# [Task]
Output each entry verbatim and exclude every picture from it.

# [Input]

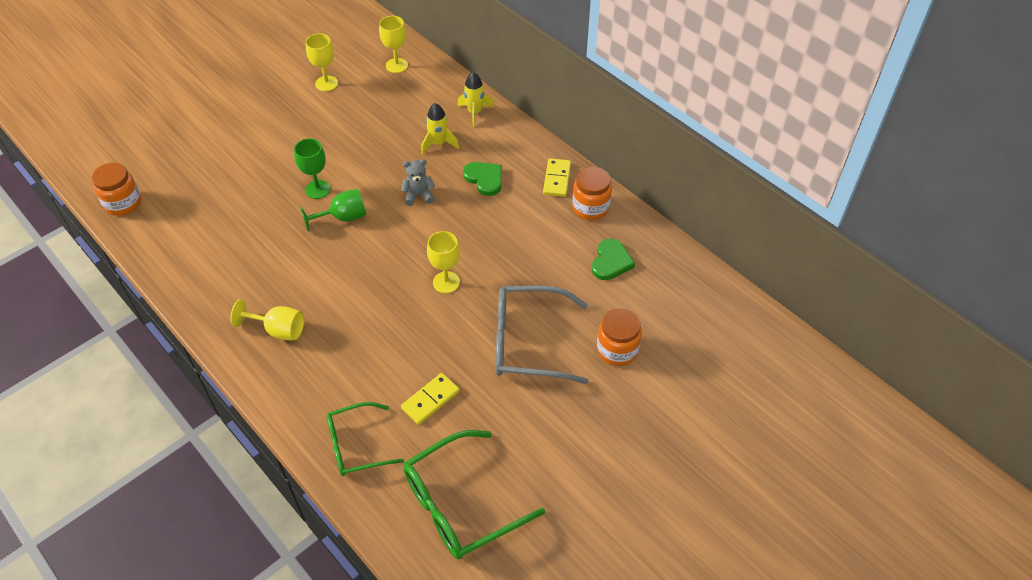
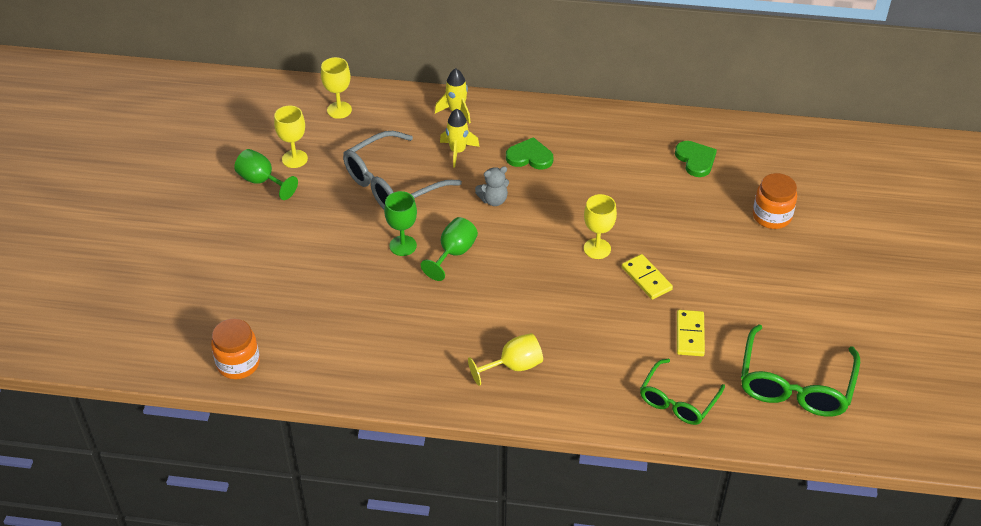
camera: 40 degrees left, 5 degrees down
(288, 87) = (262, 181): none -> green goblet
(418, 195) = (493, 200): grey teddy bear -> grey teddy bear turned 150 degrees counterclockwise
(528, 342) = (707, 251): grey glasses -> grey glasses (392, 184)
(557, 179) = (585, 124): yellow domino -> yellow domino (646, 278)
(590, 207) = (635, 130): orange jar -> none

# [Answer to this problem]
camera: 40 degrees left, 5 degrees down
(288, 87) = (262, 181): none -> green goblet
(418, 195) = (493, 200): grey teddy bear -> grey teddy bear turned 150 degrees counterclockwise
(528, 342) = (707, 251): grey glasses -> grey glasses (392, 184)
(557, 179) = (585, 124): yellow domino -> yellow domino (646, 278)
(590, 207) = (635, 130): orange jar -> none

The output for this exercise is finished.